Your goal — Return exactly the lines from the one that contains "FAN pin SIG: A7 -> A6" up to the last line of the listing, and nothing else.
::::::::::
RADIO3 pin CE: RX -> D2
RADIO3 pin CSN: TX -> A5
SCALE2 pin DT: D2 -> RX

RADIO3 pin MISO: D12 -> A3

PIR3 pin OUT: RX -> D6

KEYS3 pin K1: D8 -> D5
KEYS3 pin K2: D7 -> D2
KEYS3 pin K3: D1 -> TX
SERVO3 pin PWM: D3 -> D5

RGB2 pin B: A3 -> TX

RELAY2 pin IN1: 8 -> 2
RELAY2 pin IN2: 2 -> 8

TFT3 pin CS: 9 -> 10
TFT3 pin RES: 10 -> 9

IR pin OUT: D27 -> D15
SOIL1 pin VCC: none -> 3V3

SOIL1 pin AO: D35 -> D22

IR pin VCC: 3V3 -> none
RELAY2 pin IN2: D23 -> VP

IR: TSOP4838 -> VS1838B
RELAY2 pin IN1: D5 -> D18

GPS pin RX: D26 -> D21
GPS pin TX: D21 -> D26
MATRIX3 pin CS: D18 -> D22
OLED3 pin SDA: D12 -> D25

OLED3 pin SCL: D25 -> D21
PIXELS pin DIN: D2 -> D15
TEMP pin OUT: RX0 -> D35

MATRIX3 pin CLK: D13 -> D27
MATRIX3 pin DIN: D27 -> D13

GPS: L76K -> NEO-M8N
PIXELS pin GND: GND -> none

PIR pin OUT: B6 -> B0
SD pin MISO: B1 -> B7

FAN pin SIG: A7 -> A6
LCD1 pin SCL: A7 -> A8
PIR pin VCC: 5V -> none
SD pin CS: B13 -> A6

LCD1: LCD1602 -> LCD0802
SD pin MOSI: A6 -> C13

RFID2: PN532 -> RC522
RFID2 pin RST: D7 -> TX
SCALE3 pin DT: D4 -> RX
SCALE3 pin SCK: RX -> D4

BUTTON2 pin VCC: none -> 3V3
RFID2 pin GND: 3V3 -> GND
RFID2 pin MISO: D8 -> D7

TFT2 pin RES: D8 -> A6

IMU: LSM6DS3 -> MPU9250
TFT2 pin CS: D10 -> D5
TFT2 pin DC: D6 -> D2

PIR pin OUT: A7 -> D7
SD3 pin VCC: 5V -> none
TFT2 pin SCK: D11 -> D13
::::::::::
Task answer —
FAN pin SIG: A7 -> A6
LCD1 pin SCL: A7 -> A8
PIR pin VCC: 5V -> none
SD pin CS: B13 -> A6

LCD1: LCD1602 -> LCD0802
SD pin MOSI: A6 -> C13

RFID2: PN532 -> RC522
RFID2 pin RST: D7 -> TX
SCALE3 pin DT: D4 -> RX
SCALE3 pin SCK: RX -> D4

BUTTON2 pin VCC: none -> 3V3
RFID2 pin GND: 3V3 -> GND
RFID2 pin MISO: D8 -> D7

TFT2 pin RES: D8 -> A6

IMU: LSM6DS3 -> MPU9250
TFT2 pin CS: D10 -> D5
TFT2 pin DC: D6 -> D2

PIR pin OUT: A7 -> D7
SD3 pin VCC: 5V -> none
TFT2 pin SCK: D11 -> D13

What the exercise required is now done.